==== Supplied records

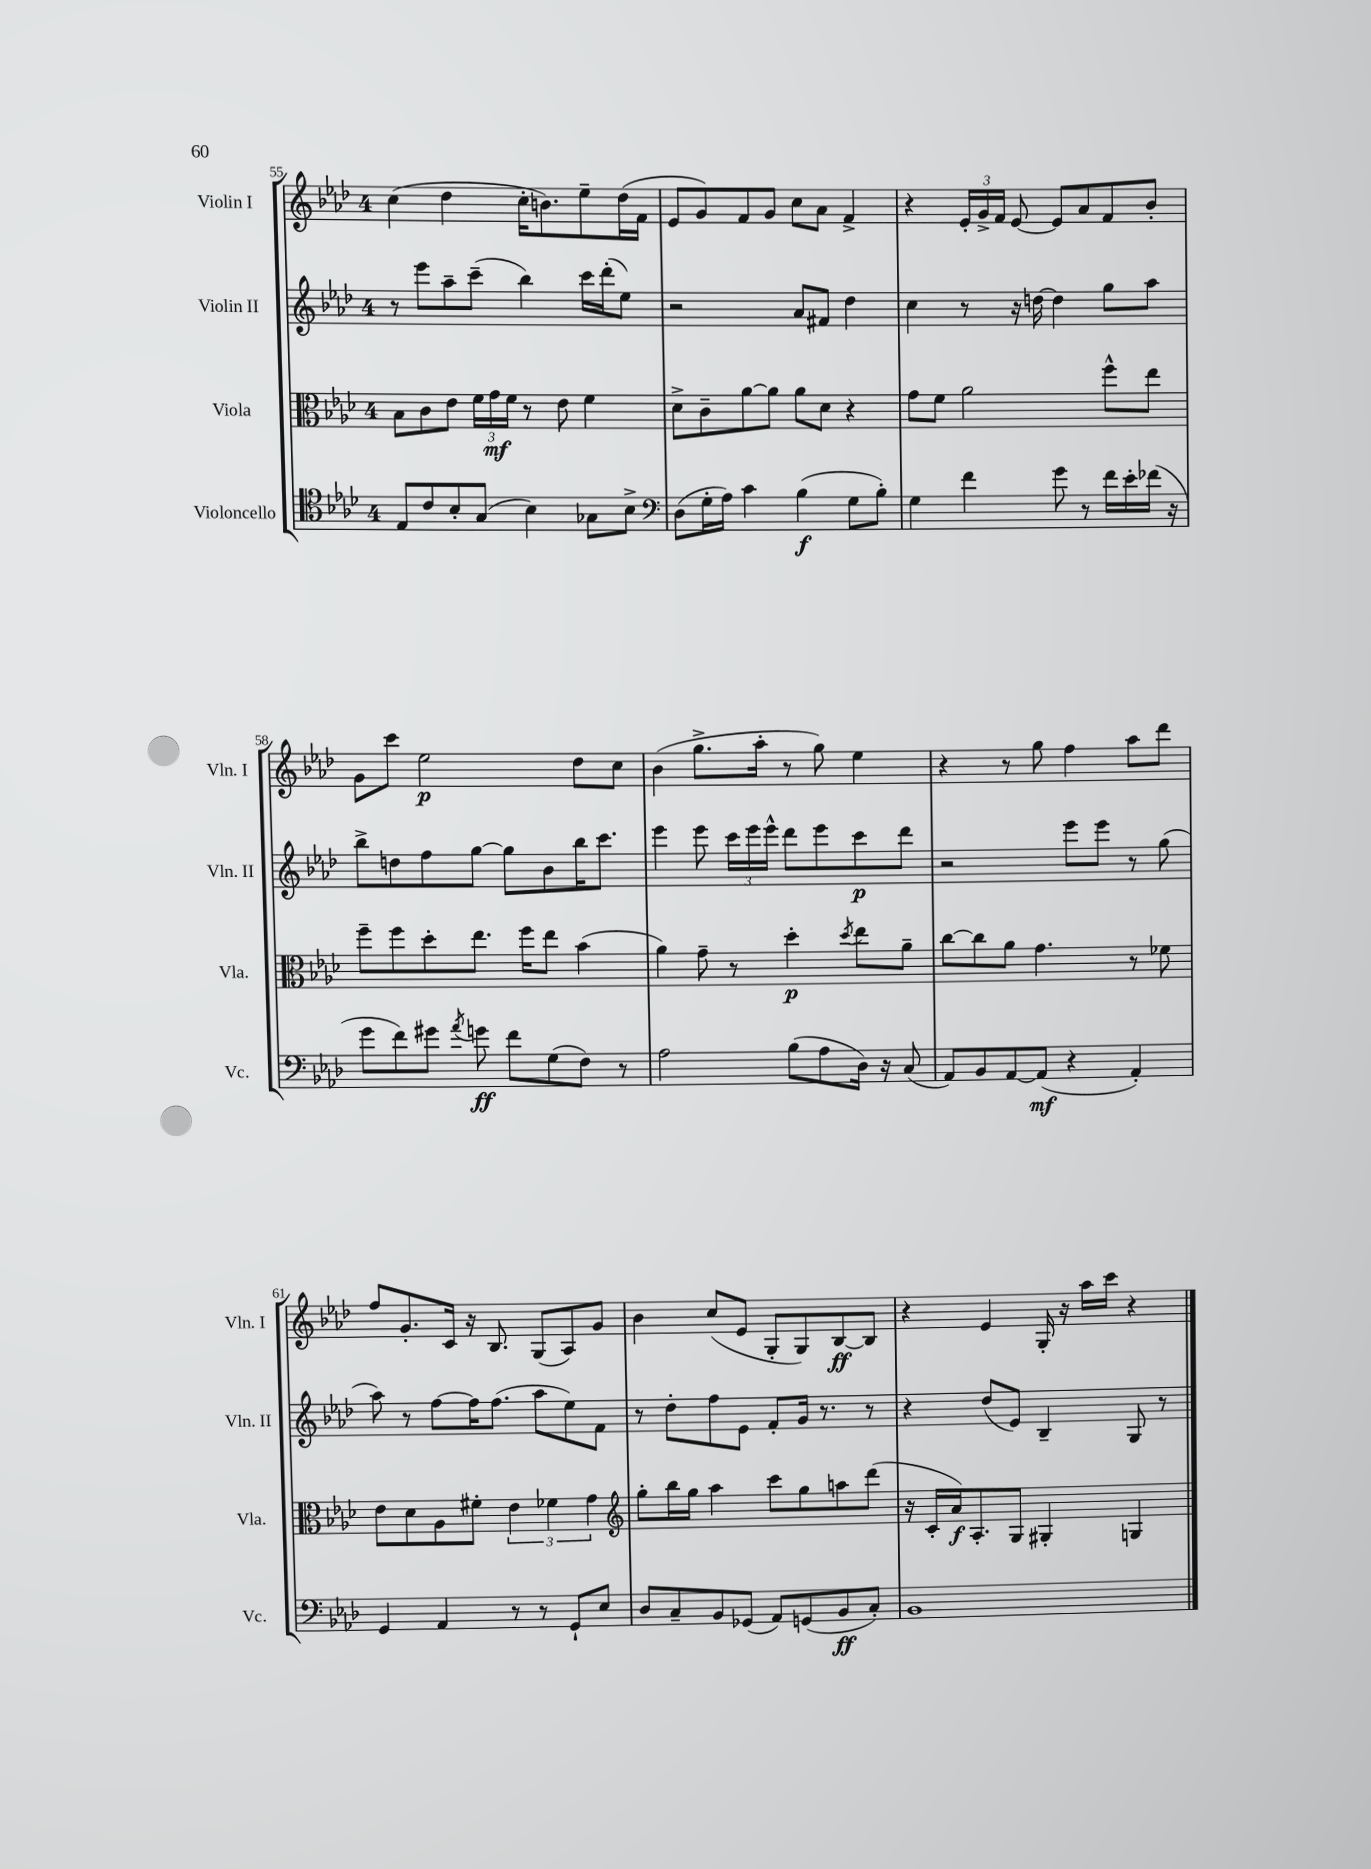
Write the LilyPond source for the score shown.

<<
\new StaffGroup <<
\new Staff = "s0" \with { instrumentName = "Violin I" shortInstrumentName = "Vln. I" } {
    \clef treble \key aes \major \once \override Staff.TimeSignature.style = #'single-digit \time 4/4
    \autoBeamOff c''4( des''4 c''16[-. b'8.) ees''8-- des''16( f'16] |
    ees'8[ g'8) f'8 g'8] c''8[ aes'8] f'4-> |
    r4 \tuplet 3/2 { ees'16[-. g'16-> f'16] } ees'8~ ees'8[ aes'8 f'8 bes'8]-. |
    g'8[ c'''8] ees''2\p des''8[ c''8] |
    bes'4( g''8.[-> aes''16]-. r8 g''8) ees''4 |
    r4 r8 g''8 f''4 aes''8[ des'''8] |
    f''8[ g'8.-. c'16] r16 bes8. g8[( aes8) g'8] |
    bes'4 c''8[( ees'8] g8[-. g8) bes8~\ff bes8] |
    r4 ees'4 g16-. r16 aes''16[ c'''16] r4 \bar "|." |
}
\new Staff = "s1" \with { instrumentName = "Violin II" shortInstrumentName = "Vln. II" } {
    \clef treble \key aes \major \once \override Staff.TimeSignature.style = #'single-digit \time 4/4
    \autoBeamOff r8 ees'''8[ aes''8-- c'''8]--( bes''4) c'''16[ des'''16-.( ees''8]) |
    r2 aes'8[ fis'8] des''4 |
    c''4 r8 r16 d''16~ d''4 g''8[ aes''8] |
    bes''8[-> d''8 f''8 g''8]~ g''8[ bes'8 bes''16 c'''8.] |
    ees'''4 ees'''8 \tuplet 3/2 { c'''16[ ees'''16 ees'''16]-^ } des'''8[ ees'''8 c'''8\p des'''8] |
    r2 ees'''8[ ees'''8] r8 g''8( |
    aes''8) r8 f''8[~ f''16 f''8.]( aes''8[ ees''8) f'8] |
    r8 des''8[-. f''8 ees'8] f'8[-. g'16] r8. r8 |
    r4 des''8[( ees'8]) bes4-- g8 r8 \bar "|." |
}
\new Staff = "s2" \with { instrumentName = "Viola" shortInstrumentName = "Vla." } {
    \clef alto \key aes \major \once \override Staff.TimeSignature.style = #'single-digit \time 4/4
    \autoBeamOff bes8[ c'8 ees'8] \tuplet 3/2 { f'16[ g'16\mf f'16] } r8 ees'8 f'4 |
    des'8[-> c'8-- aes'8~ aes'8] aes'8[ des'8] r4 |
    g'8[ f'8] aes'2 f''8[-^ ees''8] |
    f''8[-- f''8 des''8-. ees''8.] f''16[ ees''8] bes'4( |
    aes'4) g'8-- r8 des''4-.\p \acciaccatura { des''8 } ees''8[ aes'8]-- |
    c''8[~ c''8 aes'8] g'4. r8 fes'8 |
    ees'8[ des'8 aes8 fis'8]-. \tuplet 3/2 { ees'4 fes'4 g'4 } |
    \clef treble g''8[-. bes''16 g''16] aes''4 c'''8[ g''8 a''8 des'''8]( |
    r16 c'16[-. aes'16\f) aes8.-. g8] gis4-. g4 \bar "|." |
}
\new Staff = "s3" \with { instrumentName = "Violoncello" shortInstrumentName = "Vc." } {
    \clef tenor \key aes \major \once \override Staff.TimeSignature.style = #'single-digit \time 4/4
    \autoBeamOff ees8[ c'8 bes8-. g8]( bes4) ges8[ bes8]-> |
    \clef bass des8[( g16-. aes16]) c'4 bes4\f( g8[ bes8]-.) |
    g4 f'4 g'8 r8 f'16[ ees'16-. fes'16]( r16 |
    g'8[ f'8) gis'8] \acciaccatura { aes'8 } g'8\ff f'8[ g8( f8]) r8 |
    aes2 bes8[( aes8 des16]) r16 c8( |
    aes,8[) bes,8 aes,8~ aes,8]\mf( r4 aes,4-.) |
    g,4 aes,4 r8 r8 g,8[-! ees8] |
    des8[ c8-- bes,8 ges,8]( aes,8[) g,8( bes,8\ff c8]-.) |
    bes,1 \bar "|." |
}
>>
>>
\layout { \context { \Score currentBarNumber = #55 } }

========

• **Given instruction**
Copy out every line in the material above that contains the string "shortInstrumentName".

• **Solution below**
\new Staff = "s0" \with { instrumentName = "Violin I" shortInstrumentName = "Vln. I" } {
\new Staff = "s1" \with { instrumentName = "Violin II" shortInstrumentName = "Vln. II" } {
\new Staff = "s2" \with { instrumentName = "Viola" shortInstrumentName = "Vla." } {
\new Staff = "s3" \with { instrumentName = "Violoncello" shortInstrumentName = "Vc." } {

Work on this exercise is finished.